→ Task item: Write the records out again, exactly as they stand below.

→ Task input:
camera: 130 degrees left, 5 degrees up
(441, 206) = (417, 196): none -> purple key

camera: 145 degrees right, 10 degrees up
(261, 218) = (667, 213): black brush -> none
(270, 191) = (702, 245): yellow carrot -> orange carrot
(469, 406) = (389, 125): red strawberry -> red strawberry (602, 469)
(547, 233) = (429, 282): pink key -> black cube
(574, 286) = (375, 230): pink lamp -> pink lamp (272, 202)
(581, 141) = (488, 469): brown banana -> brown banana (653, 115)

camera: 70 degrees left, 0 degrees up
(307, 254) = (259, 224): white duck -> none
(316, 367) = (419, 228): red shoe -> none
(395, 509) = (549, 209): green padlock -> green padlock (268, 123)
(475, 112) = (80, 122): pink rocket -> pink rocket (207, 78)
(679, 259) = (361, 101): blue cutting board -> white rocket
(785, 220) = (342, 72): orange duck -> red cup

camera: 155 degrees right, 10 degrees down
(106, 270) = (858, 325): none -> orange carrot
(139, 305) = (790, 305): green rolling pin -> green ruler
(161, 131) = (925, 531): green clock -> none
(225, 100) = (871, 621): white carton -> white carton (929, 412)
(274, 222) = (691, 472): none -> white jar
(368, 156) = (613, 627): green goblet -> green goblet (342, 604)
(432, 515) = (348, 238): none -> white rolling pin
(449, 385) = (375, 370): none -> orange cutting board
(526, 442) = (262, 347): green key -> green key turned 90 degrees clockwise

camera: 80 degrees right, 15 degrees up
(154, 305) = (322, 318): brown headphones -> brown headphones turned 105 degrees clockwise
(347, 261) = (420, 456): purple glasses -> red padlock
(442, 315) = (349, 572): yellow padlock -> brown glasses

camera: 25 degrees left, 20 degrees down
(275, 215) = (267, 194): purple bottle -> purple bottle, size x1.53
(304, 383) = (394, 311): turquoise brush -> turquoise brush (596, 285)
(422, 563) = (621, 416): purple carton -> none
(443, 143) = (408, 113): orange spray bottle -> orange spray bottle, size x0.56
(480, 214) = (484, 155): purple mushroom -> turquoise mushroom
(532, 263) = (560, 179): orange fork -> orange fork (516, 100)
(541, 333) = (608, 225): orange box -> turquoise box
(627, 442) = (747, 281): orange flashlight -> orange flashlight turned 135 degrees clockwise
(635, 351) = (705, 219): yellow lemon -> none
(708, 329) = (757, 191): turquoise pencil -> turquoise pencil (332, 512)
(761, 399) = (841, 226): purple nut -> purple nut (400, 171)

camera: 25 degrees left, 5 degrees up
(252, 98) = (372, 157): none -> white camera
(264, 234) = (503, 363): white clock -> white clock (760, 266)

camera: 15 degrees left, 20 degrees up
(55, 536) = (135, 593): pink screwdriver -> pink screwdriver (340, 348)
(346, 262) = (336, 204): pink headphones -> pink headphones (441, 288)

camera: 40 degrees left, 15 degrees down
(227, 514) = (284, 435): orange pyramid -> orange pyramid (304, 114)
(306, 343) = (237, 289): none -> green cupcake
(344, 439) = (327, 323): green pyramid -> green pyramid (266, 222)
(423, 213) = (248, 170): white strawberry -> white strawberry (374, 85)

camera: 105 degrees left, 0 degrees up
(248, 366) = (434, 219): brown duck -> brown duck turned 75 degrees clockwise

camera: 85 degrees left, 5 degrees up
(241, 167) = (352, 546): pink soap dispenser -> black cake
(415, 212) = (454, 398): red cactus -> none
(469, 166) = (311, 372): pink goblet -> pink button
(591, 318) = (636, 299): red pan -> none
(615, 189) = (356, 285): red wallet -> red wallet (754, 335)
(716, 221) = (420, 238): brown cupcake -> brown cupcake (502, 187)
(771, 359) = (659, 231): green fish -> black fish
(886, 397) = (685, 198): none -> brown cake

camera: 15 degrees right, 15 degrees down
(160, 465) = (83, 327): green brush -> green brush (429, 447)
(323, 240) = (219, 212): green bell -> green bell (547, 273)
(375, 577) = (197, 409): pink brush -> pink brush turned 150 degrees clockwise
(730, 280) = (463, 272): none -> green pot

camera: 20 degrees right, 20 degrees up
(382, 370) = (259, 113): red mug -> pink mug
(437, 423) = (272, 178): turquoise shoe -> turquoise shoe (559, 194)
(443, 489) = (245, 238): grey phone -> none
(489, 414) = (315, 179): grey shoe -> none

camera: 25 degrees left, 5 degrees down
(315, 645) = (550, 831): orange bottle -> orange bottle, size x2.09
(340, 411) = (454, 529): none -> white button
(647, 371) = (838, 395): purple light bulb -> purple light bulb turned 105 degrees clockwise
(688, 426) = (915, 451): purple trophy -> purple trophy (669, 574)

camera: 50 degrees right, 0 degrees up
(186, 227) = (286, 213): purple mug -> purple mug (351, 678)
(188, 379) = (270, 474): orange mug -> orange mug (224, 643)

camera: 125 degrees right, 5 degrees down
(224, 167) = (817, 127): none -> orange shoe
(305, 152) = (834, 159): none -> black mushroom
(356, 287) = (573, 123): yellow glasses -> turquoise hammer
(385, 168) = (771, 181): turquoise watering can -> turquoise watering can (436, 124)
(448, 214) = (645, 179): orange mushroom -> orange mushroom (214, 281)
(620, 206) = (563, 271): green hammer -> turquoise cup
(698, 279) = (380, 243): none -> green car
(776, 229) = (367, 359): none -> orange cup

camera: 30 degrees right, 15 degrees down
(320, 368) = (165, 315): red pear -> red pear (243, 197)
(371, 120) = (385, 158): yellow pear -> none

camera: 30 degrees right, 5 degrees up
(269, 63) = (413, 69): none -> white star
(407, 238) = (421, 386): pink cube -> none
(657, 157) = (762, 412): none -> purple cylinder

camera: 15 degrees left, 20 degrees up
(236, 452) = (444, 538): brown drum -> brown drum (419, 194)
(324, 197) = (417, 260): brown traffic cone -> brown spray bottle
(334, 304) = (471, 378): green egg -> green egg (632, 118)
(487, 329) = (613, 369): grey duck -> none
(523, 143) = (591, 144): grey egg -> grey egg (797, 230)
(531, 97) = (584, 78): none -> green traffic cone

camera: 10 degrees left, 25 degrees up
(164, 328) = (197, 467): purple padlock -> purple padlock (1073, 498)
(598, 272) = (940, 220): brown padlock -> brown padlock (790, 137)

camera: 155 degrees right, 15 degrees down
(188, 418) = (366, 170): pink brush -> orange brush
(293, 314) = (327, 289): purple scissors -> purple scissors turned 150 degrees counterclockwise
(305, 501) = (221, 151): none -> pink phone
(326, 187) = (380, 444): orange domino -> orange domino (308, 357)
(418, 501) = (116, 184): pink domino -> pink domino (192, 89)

→ Answer section:
camera: 130 degrees left, 5 degrees up
(441, 206) = (417, 196): none -> purple key

camera: 145 degrees right, 10 degrees up
(261, 218) = (667, 213): black brush -> none
(270, 191) = (702, 245): yellow carrot -> orange carrot
(469, 406) = (389, 125): red strawberry -> red strawberry (602, 469)
(547, 233) = (429, 282): pink key -> black cube
(574, 286) = (375, 230): pink lamp -> pink lamp (272, 202)
(581, 141) = (488, 469): brown banana -> brown banana (653, 115)

camera: 70 degrees left, 0 degrees up
(307, 254) = (259, 224): white duck -> none
(316, 367) = (419, 228): red shoe -> none
(395, 509) = (549, 209): green padlock -> green padlock (268, 123)
(475, 112) = (80, 122): pink rocket -> pink rocket (207, 78)
(679, 259) = (361, 101): blue cutting board -> white rocket
(785, 220) = (342, 72): orange duck -> red cup

camera: 155 degrees right, 10 degrees down
(106, 270) = (858, 325): none -> orange carrot
(139, 305) = (790, 305): green rolling pin -> green ruler
(161, 131) = (925, 531): green clock -> none
(225, 100) = (871, 621): white carton -> white carton (929, 412)
(274, 222) = (691, 472): none -> white jar
(368, 156) = (613, 627): green goblet -> green goblet (342, 604)
(432, 515) = (348, 238): none -> white rolling pin
(449, 385) = (375, 370): none -> orange cutting board
(526, 442) = (262, 347): green key -> green key turned 90 degrees clockwise

camera: 80 degrees right, 15 degrees up
(154, 305) = (322, 318): brown headphones -> brown headphones turned 105 degrees clockwise
(347, 261) = (420, 456): purple glasses -> red padlock
(442, 315) = (349, 572): yellow padlock -> brown glasses

camera: 25 degrees left, 20 degrees down
(275, 215) = (267, 194): purple bottle -> purple bottle, size x1.53
(304, 383) = (394, 311): turquoise brush -> turquoise brush (596, 285)
(422, 563) = (621, 416): purple carton -> none
(443, 143) = (408, 113): orange spray bottle -> orange spray bottle, size x0.56
(480, 214) = (484, 155): purple mushroom -> turquoise mushroom
(532, 263) = (560, 179): orange fork -> orange fork (516, 100)
(541, 333) = (608, 225): orange box -> turquoise box
(627, 442) = (747, 281): orange flashlight -> orange flashlight turned 135 degrees clockwise
(635, 351) = (705, 219): yellow lemon -> none
(708, 329) = (757, 191): turquoise pencil -> turquoise pencil (332, 512)
(761, 399) = (841, 226): purple nut -> purple nut (400, 171)

camera: 25 degrees left, 5 degrees up
(252, 98) = (372, 157): none -> white camera
(264, 234) = (503, 363): white clock -> white clock (760, 266)

camera: 15 degrees left, 20 degrees up
(55, 536) = (135, 593): pink screwdriver -> pink screwdriver (340, 348)
(346, 262) = (336, 204): pink headphones -> pink headphones (441, 288)

camera: 40 degrees left, 15 degrees down
(227, 514) = (284, 435): orange pyramid -> orange pyramid (304, 114)
(306, 343) = (237, 289): none -> green cupcake
(344, 439) = (327, 323): green pyramid -> green pyramid (266, 222)
(423, 213) = (248, 170): white strawberry -> white strawberry (374, 85)

camera: 105 degrees left, 0 degrees up
(248, 366) = (434, 219): brown duck -> brown duck turned 75 degrees clockwise

camera: 85 degrees left, 5 degrees up
(241, 167) = (352, 546): pink soap dispenser -> black cake
(415, 212) = (454, 398): red cactus -> none
(469, 166) = (311, 372): pink goblet -> pink button
(591, 318) = (636, 299): red pan -> none
(615, 189) = (356, 285): red wallet -> red wallet (754, 335)
(716, 221) = (420, 238): brown cupcake -> brown cupcake (502, 187)
(771, 359) = (659, 231): green fish -> black fish
(886, 397) = (685, 198): none -> brown cake

camera: 15 degrees right, 15 degrees down
(160, 465) = (83, 327): green brush -> green brush (429, 447)
(323, 240) = (219, 212): green bell -> green bell (547, 273)
(375, 577) = (197, 409): pink brush -> pink brush turned 150 degrees clockwise
(730, 280) = (463, 272): none -> green pot

camera: 20 degrees right, 20 degrees up
(382, 370) = (259, 113): red mug -> pink mug
(437, 423) = (272, 178): turquoise shoe -> turquoise shoe (559, 194)
(443, 489) = (245, 238): grey phone -> none
(489, 414) = (315, 179): grey shoe -> none

camera: 25 degrees left, 5 degrees down
(315, 645) = (550, 831): orange bottle -> orange bottle, size x2.09
(340, 411) = (454, 529): none -> white button
(647, 371) = (838, 395): purple light bulb -> purple light bulb turned 105 degrees clockwise
(688, 426) = (915, 451): purple trophy -> purple trophy (669, 574)

camera: 50 degrees right, 0 degrees up
(186, 227) = (286, 213): purple mug -> purple mug (351, 678)
(188, 379) = (270, 474): orange mug -> orange mug (224, 643)

camera: 125 degrees right, 5 degrees down
(224, 167) = (817, 127): none -> orange shoe
(305, 152) = (834, 159): none -> black mushroom
(356, 287) = (573, 123): yellow glasses -> turquoise hammer
(385, 168) = (771, 181): turquoise watering can -> turquoise watering can (436, 124)
(448, 214) = (645, 179): orange mushroom -> orange mushroom (214, 281)
(620, 206) = (563, 271): green hammer -> turquoise cup
(698, 279) = (380, 243): none -> green car
(776, 229) = (367, 359): none -> orange cup

camera: 30 degrees right, 15 degrees down
(320, 368) = (165, 315): red pear -> red pear (243, 197)
(371, 120) = (385, 158): yellow pear -> none

camera: 30 degrees right, 5 degrees up
(269, 63) = (413, 69): none -> white star
(407, 238) = (421, 386): pink cube -> none
(657, 157) = (762, 412): none -> purple cylinder

camera: 15 degrees left, 20 degrees up
(236, 452) = (444, 538): brown drum -> brown drum (419, 194)
(324, 197) = (417, 260): brown traffic cone -> brown spray bottle
(334, 304) = (471, 378): green egg -> green egg (632, 118)
(487, 329) = (613, 369): grey duck -> none
(523, 143) = (591, 144): grey egg -> grey egg (797, 230)
(531, 97) = (584, 78): none -> green traffic cone

camera: 10 degrees left, 25 degrees up
(164, 328) = (197, 467): purple padlock -> purple padlock (1073, 498)
(598, 272) = (940, 220): brown padlock -> brown padlock (790, 137)

camera: 155 degrees right, 15 degrees down
(188, 418) = (366, 170): pink brush -> orange brush
(293, 314) = (327, 289): purple scissors -> purple scissors turned 150 degrees counterclockwise
(305, 501) = (221, 151): none -> pink phone
(326, 187) = (380, 444): orange domino -> orange domino (308, 357)
(418, 501) = (116, 184): pink domino -> pink domino (192, 89)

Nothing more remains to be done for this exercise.